Input data section start

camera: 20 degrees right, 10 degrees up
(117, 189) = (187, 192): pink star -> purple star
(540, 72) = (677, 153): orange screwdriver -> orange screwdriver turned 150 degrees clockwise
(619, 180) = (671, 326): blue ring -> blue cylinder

Input data section end
Input data section start

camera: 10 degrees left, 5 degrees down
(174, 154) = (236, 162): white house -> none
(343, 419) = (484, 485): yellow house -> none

Input data section end
Input data section start

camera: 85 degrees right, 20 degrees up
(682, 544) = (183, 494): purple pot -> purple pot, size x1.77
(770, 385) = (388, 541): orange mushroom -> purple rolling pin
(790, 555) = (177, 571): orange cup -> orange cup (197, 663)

Input data section end

# [Task objective]
Output exactly the lines of the material above from the one containing "(117, 189) = (187, 192): pink" up to and including the one containing "(619, 180) = (671, 326): blue".

# [Response to this task]
(117, 189) = (187, 192): pink star -> purple star
(540, 72) = (677, 153): orange screwdriver -> orange screwdriver turned 150 degrees clockwise
(619, 180) = (671, 326): blue ring -> blue cylinder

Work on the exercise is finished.